Pull out every line of the material below that contains the string "override" and copy each one in full. Case matters when matching.

* * * *

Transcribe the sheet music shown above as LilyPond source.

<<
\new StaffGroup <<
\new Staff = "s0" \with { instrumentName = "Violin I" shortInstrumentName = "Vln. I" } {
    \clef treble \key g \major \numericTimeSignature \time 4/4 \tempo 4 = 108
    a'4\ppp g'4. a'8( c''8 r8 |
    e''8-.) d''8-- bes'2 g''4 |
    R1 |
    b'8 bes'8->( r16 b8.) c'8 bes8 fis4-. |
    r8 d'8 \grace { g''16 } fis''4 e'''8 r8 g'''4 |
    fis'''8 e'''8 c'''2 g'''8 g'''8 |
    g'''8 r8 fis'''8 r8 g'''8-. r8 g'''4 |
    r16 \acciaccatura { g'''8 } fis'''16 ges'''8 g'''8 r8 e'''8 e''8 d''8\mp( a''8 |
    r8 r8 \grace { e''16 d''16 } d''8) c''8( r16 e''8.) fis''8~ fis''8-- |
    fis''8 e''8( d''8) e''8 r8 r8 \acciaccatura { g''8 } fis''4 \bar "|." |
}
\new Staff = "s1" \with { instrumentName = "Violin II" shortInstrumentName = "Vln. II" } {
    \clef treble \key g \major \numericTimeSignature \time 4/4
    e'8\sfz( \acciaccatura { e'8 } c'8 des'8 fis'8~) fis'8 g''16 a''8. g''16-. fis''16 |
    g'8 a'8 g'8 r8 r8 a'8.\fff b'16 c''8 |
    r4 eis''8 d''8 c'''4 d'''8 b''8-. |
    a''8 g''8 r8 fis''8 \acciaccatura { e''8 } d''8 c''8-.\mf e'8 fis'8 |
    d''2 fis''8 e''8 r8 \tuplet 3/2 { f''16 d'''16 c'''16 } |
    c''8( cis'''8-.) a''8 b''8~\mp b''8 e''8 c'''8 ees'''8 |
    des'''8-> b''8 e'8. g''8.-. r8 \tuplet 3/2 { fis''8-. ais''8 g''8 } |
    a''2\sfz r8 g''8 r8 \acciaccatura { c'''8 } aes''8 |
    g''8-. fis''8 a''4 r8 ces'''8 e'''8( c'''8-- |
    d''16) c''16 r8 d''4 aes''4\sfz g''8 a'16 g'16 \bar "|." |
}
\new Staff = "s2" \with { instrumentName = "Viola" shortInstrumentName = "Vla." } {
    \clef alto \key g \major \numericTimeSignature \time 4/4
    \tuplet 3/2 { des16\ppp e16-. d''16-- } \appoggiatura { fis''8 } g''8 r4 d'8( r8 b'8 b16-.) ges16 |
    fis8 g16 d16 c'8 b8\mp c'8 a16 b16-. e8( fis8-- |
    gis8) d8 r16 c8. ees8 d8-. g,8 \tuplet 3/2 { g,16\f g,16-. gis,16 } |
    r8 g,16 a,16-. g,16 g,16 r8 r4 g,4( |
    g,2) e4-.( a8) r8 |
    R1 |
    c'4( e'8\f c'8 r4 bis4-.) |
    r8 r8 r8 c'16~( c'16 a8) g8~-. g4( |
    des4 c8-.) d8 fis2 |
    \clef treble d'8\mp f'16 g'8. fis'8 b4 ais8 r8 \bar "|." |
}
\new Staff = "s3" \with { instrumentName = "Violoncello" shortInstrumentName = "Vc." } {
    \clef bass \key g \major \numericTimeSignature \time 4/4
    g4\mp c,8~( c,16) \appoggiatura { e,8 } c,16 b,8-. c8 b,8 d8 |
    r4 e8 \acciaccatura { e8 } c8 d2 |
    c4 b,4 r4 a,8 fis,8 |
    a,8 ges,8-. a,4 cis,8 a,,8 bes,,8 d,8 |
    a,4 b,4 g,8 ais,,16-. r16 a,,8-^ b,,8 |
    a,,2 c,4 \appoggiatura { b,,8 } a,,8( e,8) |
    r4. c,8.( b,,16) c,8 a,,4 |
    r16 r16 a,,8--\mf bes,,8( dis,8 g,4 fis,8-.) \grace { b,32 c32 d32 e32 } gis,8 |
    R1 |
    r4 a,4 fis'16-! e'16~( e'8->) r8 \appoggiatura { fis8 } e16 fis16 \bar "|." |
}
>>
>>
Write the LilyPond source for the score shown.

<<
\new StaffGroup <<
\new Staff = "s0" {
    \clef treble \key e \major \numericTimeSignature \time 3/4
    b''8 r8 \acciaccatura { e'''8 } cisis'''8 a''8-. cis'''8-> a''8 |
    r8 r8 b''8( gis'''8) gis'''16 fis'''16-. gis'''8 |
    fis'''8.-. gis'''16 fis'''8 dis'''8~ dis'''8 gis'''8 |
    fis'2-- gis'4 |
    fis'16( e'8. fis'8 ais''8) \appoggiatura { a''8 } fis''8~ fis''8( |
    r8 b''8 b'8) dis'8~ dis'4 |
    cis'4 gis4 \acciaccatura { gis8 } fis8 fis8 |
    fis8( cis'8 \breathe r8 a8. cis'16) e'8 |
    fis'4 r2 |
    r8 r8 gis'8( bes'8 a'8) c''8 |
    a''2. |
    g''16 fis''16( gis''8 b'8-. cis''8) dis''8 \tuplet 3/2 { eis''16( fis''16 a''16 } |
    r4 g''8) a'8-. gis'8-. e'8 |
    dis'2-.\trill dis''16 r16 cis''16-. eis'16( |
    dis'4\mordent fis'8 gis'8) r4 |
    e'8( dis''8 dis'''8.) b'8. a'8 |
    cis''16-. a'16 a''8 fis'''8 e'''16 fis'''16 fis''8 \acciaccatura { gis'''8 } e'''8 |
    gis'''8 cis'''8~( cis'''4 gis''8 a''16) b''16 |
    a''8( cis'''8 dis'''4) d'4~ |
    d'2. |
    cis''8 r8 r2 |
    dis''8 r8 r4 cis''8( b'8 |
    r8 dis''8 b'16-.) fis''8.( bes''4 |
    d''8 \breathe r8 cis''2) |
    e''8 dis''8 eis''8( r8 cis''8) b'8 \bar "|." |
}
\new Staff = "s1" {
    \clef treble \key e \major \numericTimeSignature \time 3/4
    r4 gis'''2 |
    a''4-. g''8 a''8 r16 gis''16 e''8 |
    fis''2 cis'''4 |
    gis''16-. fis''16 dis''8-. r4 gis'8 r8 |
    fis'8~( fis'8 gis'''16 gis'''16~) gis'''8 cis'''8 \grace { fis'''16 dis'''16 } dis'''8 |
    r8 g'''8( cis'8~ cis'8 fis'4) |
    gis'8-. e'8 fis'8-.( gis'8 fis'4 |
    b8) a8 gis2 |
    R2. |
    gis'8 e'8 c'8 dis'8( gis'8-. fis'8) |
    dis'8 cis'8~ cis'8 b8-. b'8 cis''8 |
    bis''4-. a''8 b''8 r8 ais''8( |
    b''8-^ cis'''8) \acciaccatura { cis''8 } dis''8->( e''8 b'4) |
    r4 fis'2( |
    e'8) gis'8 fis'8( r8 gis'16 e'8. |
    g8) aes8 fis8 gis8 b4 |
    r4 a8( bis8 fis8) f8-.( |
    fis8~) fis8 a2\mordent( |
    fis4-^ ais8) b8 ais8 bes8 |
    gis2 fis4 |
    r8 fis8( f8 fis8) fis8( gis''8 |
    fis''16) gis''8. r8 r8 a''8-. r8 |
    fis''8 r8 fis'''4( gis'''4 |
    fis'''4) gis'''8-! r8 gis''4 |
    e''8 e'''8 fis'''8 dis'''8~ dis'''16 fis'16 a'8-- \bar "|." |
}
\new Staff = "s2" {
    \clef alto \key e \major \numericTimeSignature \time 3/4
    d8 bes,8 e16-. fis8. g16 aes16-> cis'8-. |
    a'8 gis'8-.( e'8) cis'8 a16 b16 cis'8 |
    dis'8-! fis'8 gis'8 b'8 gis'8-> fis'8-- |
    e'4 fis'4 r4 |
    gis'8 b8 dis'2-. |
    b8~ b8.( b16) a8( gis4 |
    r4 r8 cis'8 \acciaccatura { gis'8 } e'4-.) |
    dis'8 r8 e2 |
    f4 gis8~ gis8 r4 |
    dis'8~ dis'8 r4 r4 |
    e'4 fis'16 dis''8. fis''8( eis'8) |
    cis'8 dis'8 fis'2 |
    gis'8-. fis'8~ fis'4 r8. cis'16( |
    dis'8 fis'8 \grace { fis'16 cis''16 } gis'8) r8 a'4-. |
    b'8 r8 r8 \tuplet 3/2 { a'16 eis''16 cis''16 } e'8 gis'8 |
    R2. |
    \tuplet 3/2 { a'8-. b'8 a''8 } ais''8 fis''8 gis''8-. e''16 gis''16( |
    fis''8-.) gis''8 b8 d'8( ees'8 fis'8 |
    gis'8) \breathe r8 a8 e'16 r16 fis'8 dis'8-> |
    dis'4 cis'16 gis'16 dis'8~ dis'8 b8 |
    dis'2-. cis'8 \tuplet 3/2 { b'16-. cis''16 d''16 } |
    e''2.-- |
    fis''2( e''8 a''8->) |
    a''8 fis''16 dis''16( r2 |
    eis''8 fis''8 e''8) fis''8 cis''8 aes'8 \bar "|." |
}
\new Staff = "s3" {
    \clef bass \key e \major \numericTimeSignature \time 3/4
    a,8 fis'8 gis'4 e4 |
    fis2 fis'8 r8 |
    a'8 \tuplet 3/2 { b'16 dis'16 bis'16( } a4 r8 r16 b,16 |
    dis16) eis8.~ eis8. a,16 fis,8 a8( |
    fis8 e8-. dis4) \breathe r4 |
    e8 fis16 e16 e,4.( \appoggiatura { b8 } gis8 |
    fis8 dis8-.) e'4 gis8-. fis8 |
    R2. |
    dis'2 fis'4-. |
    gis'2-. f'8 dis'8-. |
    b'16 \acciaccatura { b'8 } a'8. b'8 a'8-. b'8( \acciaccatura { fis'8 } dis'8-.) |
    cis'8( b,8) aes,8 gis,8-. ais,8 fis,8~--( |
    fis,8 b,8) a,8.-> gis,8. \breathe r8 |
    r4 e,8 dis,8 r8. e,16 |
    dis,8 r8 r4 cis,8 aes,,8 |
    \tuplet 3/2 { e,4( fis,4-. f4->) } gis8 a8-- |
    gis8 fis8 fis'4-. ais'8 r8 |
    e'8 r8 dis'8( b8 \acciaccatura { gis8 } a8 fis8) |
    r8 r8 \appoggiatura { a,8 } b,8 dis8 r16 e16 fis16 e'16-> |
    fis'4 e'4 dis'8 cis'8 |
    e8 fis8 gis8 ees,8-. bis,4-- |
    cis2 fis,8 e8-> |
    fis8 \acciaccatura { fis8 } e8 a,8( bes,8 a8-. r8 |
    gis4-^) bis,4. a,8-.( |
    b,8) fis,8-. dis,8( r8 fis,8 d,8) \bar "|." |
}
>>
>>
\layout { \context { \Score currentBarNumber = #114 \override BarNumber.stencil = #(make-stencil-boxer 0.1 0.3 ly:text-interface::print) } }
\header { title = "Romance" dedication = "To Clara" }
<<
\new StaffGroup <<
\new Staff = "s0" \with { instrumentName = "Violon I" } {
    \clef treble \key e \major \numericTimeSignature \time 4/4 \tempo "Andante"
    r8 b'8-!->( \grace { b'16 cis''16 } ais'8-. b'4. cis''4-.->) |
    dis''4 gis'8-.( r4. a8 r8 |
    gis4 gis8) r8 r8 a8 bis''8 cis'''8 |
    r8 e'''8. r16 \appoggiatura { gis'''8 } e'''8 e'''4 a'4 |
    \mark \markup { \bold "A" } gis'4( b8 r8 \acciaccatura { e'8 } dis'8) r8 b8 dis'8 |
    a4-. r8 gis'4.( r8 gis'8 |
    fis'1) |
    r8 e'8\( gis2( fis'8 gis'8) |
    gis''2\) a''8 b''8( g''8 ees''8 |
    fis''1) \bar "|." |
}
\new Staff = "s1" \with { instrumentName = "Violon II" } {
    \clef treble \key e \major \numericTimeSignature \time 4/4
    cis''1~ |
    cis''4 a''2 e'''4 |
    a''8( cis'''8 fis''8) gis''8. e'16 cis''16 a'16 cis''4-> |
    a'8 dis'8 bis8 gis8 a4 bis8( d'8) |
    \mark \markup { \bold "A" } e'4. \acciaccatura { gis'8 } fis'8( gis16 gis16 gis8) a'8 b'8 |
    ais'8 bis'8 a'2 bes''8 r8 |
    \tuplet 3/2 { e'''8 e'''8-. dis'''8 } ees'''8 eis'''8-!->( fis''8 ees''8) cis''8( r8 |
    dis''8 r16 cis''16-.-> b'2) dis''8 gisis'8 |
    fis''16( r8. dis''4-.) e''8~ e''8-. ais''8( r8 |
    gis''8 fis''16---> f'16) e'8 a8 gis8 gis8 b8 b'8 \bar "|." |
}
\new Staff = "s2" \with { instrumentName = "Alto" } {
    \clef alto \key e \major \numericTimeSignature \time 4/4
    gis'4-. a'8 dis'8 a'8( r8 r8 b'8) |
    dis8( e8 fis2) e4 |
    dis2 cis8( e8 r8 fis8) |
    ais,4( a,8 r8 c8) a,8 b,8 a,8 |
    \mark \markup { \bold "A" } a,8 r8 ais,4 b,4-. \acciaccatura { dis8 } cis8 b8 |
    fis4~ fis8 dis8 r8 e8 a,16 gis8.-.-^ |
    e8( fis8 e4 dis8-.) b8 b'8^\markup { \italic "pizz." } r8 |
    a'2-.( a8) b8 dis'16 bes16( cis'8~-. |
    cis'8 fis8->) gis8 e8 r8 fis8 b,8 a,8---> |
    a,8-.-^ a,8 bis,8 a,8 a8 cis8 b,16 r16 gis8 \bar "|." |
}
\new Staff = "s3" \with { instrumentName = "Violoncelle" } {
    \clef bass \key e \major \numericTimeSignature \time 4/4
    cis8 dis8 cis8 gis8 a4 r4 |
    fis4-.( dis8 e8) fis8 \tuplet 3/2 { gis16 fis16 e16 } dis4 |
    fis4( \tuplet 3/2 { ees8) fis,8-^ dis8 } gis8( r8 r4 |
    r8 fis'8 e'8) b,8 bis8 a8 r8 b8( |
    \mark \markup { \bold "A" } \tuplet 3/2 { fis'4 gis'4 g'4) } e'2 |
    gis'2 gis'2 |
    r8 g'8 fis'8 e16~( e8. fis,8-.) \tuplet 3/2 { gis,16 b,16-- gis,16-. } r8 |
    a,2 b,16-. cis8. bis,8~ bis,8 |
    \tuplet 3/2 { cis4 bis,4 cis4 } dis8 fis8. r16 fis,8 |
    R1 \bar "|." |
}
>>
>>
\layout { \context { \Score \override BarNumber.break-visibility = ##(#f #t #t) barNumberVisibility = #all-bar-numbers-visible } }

* * * *

Full solution
\layout { \context { \Score currentBarNumber = #114 \override BarNumber.stencil = #(make-stencil-boxer 0.1 0.3 ly:text-interface::print) } }
\layout { \context { \Score \override BarNumber.break-visibility = ##(#f #t #t) barNumberVisibility = #all-bar-numbers-visible } }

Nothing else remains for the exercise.